WORK REQUEST -
Go through the records and filter out every line lacking the word "duzudin"; copy the lines that remain.

[Object change descriptions]
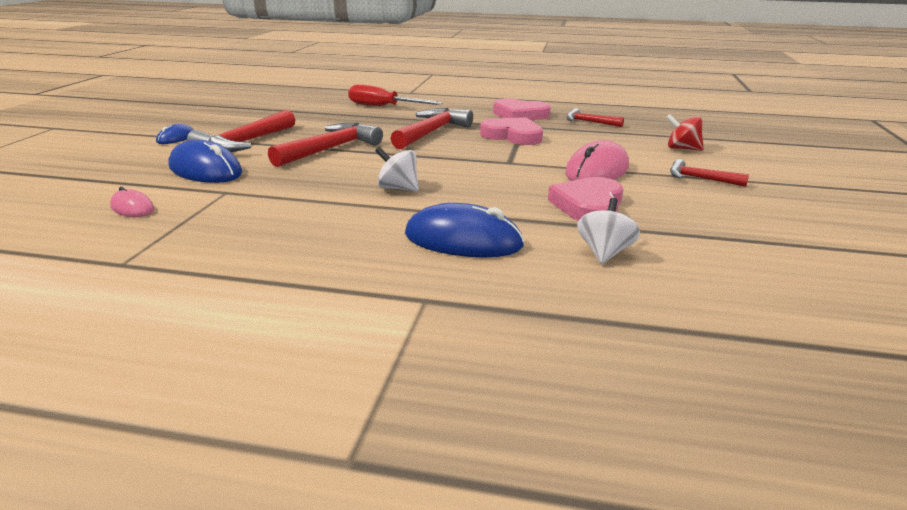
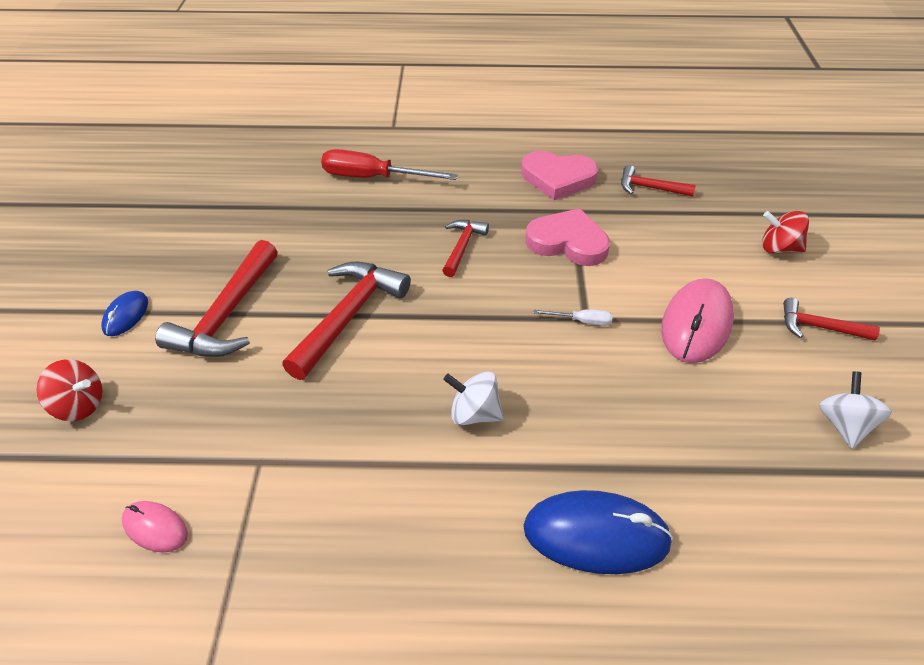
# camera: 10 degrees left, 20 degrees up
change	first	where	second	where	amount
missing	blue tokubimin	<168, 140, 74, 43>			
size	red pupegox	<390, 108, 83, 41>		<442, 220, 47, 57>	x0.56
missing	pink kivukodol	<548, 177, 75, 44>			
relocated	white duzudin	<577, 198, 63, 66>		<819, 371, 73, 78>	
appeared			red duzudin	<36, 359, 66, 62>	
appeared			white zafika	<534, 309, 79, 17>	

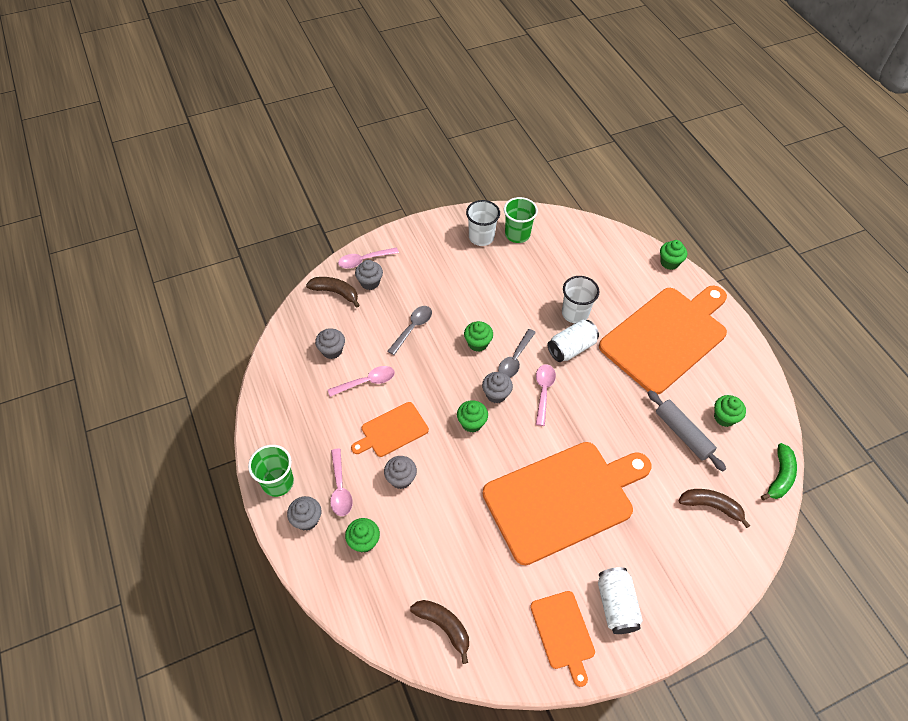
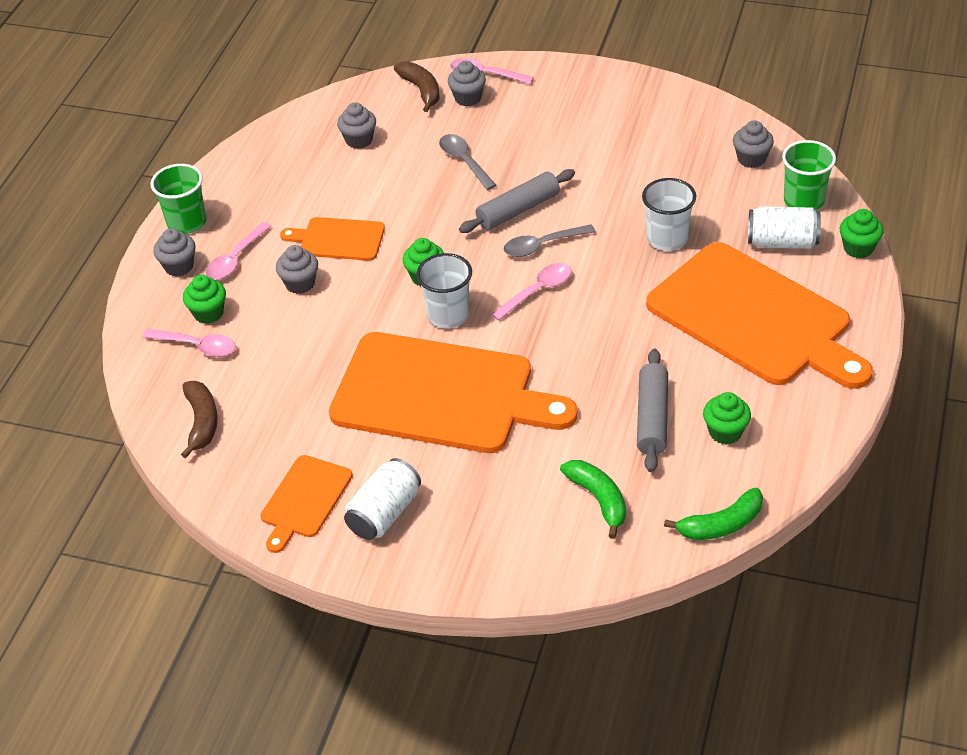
# camera: 45 degrees right, 10 degrees down
change	first	where	second	where	amount
relocated	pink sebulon	<328, 366, 67, 31>		<142, 329, 94, 28>	
spun	grey sebulon	<388, 306, 44, 49>		<439, 134, 57, 56>	105 degrees counterclockwise
exchanged	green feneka	<464, 321, 29, 31>	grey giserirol	<459, 169, 116, 64>	
relocated	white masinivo	<466, 200, 34, 46>		<416, 253, 56, 75>	
relocated	grey feneka	<482, 372, 31, 31>		<733, 120, 41, 48>	
relocated	green masinivo	<504, 197, 34, 46>		<782, 140, 54, 70>	
relocated	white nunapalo	<548, 320, 51, 42>		<748, 206, 73, 43>	
spun	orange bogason	<599, 286, 128, 109>		<646, 242, 227, 147>	45 degrees clockwise
colour	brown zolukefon	<679, 489, 71, 39>	green zolukefon	<560, 460, 66, 79>	

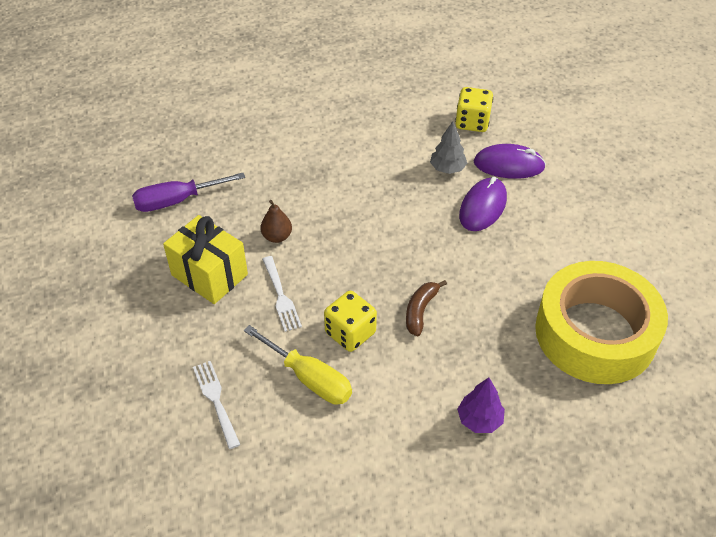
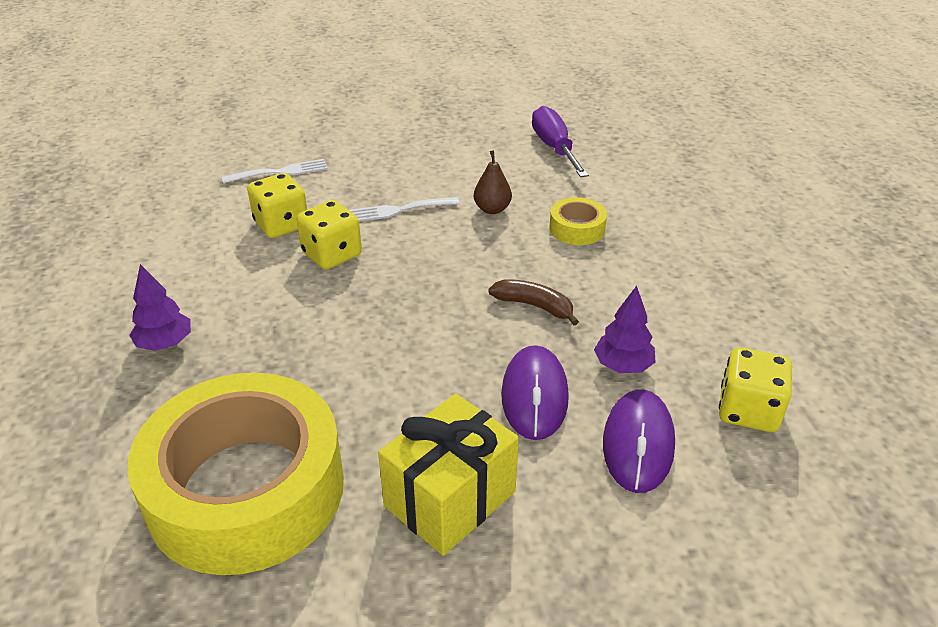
# camera: 95 degrees right, 10 degrees down
change	first	where	second	where	amount
relocated	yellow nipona	<163, 215, 85, 89>		<378, 393, 141, 163>	
exchanged	yellow zafika	<244, 325, 108, 80>	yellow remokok	<247, 173, 60, 65>	
relocated	brown zolukefon	<406, 280, 41, 56>		<488, 279, 91, 47>	
colour	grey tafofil	<430, 121, 37, 53>	purple tafofil	<594, 286, 61, 87>	
spun	purple tokubimin	<459, 177, 48, 54>		<501, 345, 68, 95>	60 degrees clockwise
appeared			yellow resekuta	<549, 197, 58, 48>	

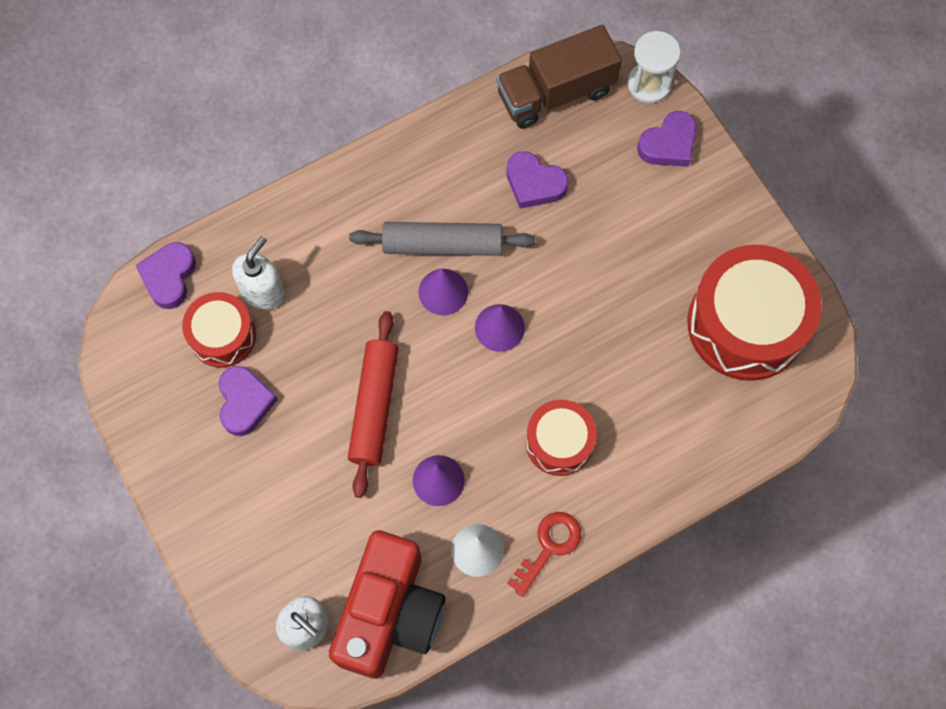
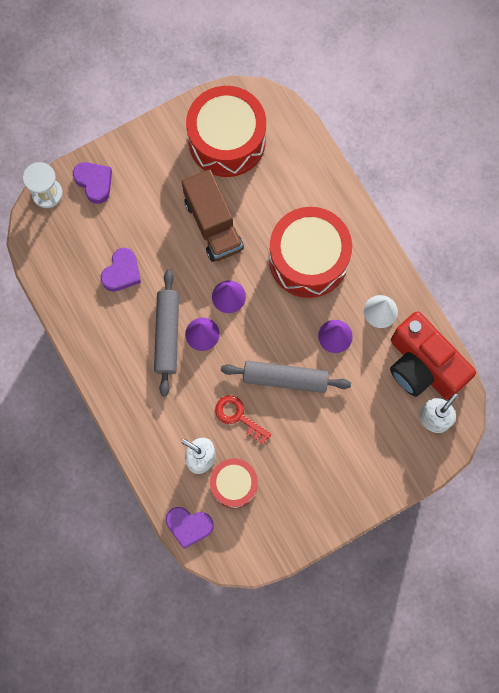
# camera: 90 degrees left, 5 degrees up
change	first	where	second	where	amount
missing	purple kivukodol	<219, 366, 59, 70>			
spun	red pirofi	<329, 530, 116, 149>		<390, 312, 86, 88>	150 degrees counterclockwise
colour	red giserirol	<348, 311, 50, 187>	grey giserirol	<221, 361, 130, 32>	
relocated	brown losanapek	<496, 25, 126, 104>		<182, 169, 62, 93>	
relocated	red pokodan	<507, 512, 75, 85>		<215, 395, 56, 50>	
size	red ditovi	<526, 400, 71, 76>		<269, 207, 83, 91>	x1.78

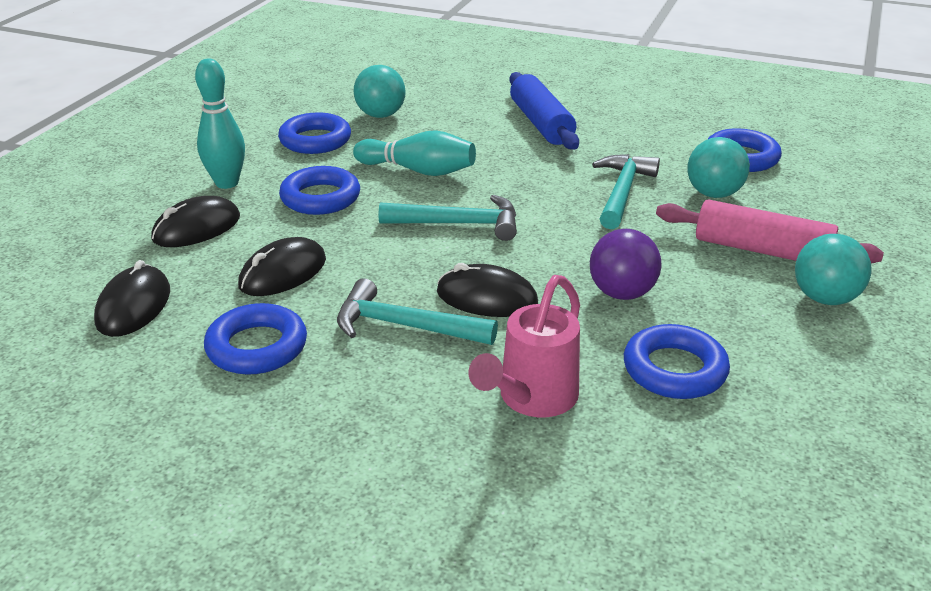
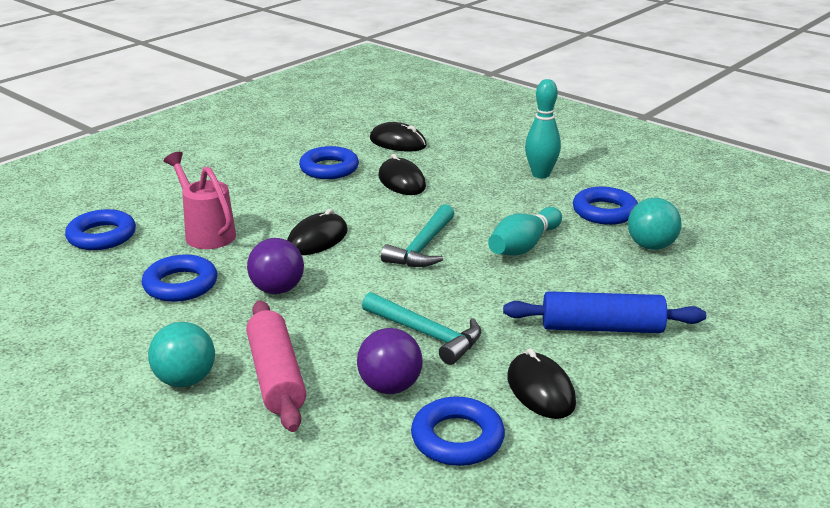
# camera: 110 degrees right, 5 degrees down
change	first	where	second	where	amount
relocated	black tokubimin	<151, 196, 89, 51>		<507, 348, 69, 71>	
relocated	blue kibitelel	<279, 166, 81, 49>		<65, 209, 71, 41>	
missing	turquoise pupegox	<337, 278, 161, 67>			
spun	pink giserirol	<656, 199, 228, 64>		<246, 300, 60, 132>	60 degrees counterclockwise
colour	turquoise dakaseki	<687, 137, 63, 61>	purple dakaseki	<357, 328, 66, 66>	

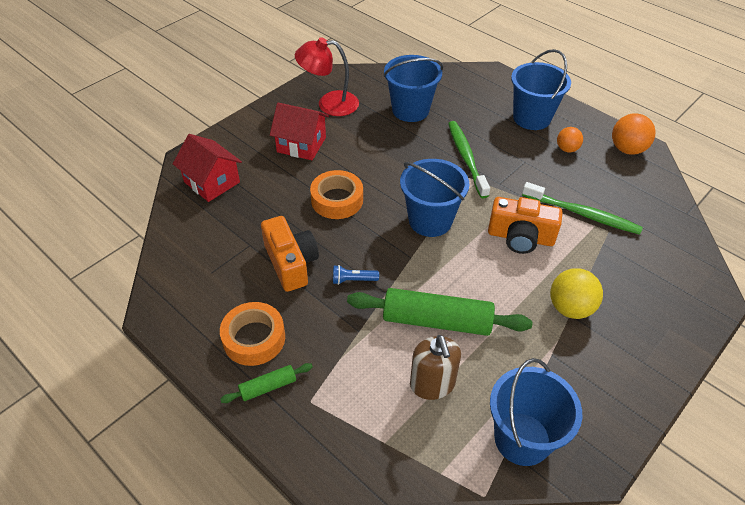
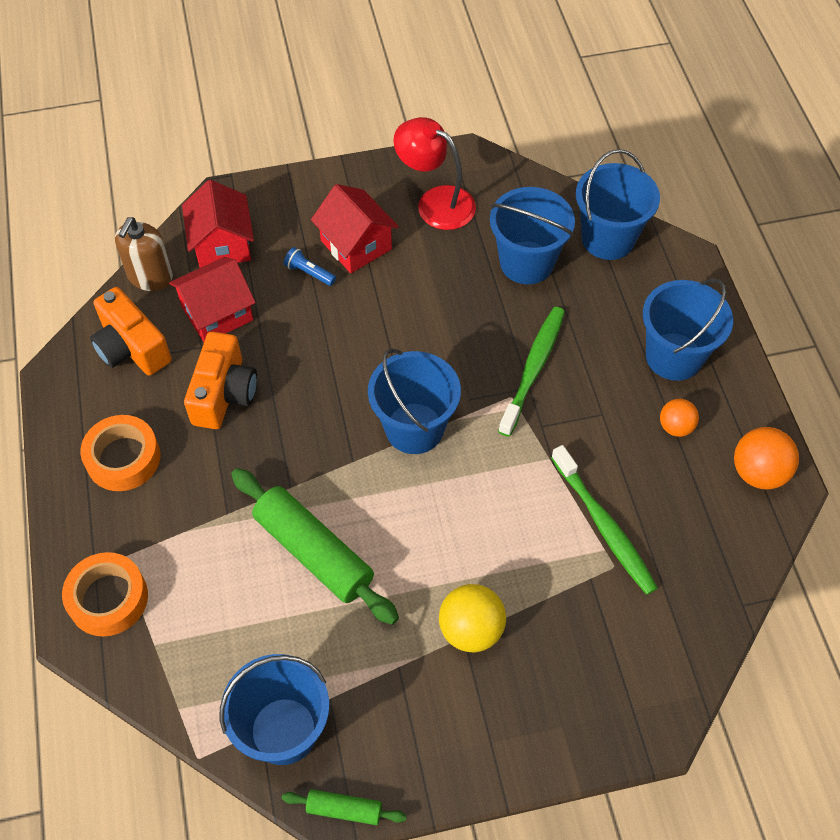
# camera: 35 degrees right, 10 degrees up
change	first	where	second	where	amount
relocated	green giserirol	<220, 363, 93, 40>		<282, 789, 125, 36>	
relocated	orange resekuta	<310, 170, 53, 49>		<62, 552, 86, 85>	
relocated	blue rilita	<333, 265, 46, 20>		<284, 247, 52, 39>	
relocated	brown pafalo	<410, 335, 51, 65>		<115, 217, 58, 74>	
relocated	orange pirofi	<488, 197, 74, 57>		<90, 287, 82, 89>	
appeared			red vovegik	<169, 257, 87, 85>	
appeared			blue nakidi	<576, 149, 84, 111>	

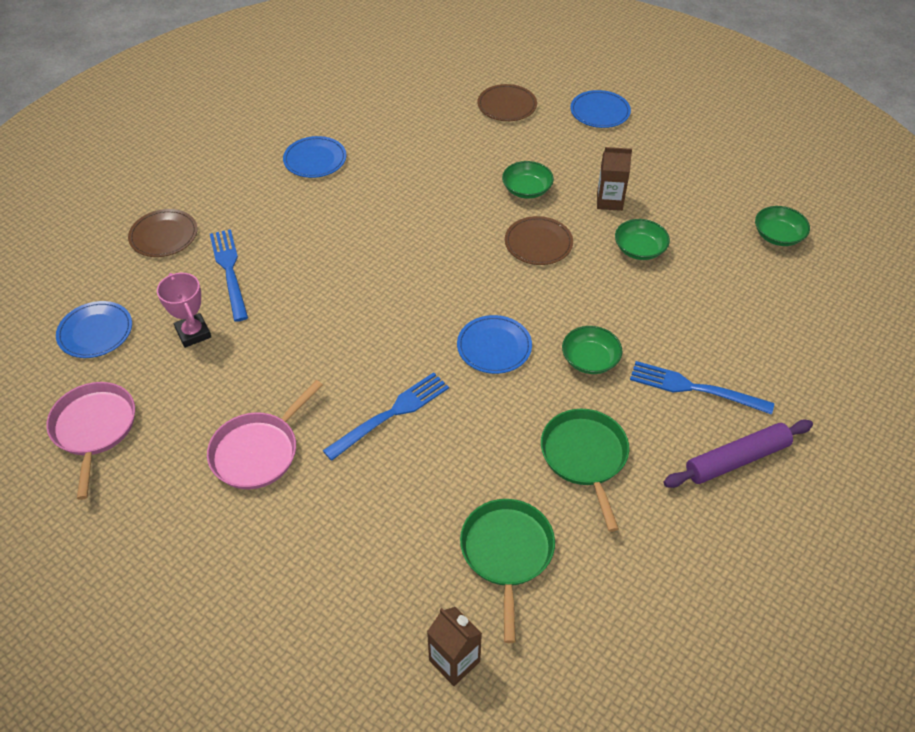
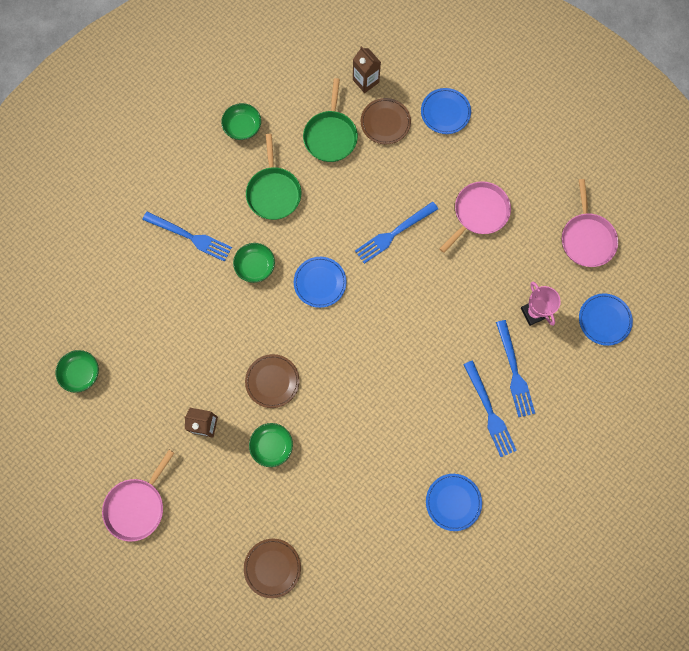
# camera: 175 degrees left, 25 degrees up
change	first	where	second	where	amount
relocated	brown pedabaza	<128, 209, 70, 48>		<361, 98, 50, 46>	
relocated	blue pedabaza	<570, 90, 61, 38>		<421, 88, 50, 46>	
relocated	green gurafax	<615, 219, 55, 41>		<221, 103, 40, 37>	
missing	purple giserirol	<663, 420, 150, 68>			
appeared			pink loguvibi	<102, 450, 72, 92>	
appeared			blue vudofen	<463, 360, 54, 97>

OUTPUT BELOW -
relocated	white duzudin	<577, 198, 63, 66>		<819, 371, 73, 78>	
appeared			red duzudin	<36, 359, 66, 62>	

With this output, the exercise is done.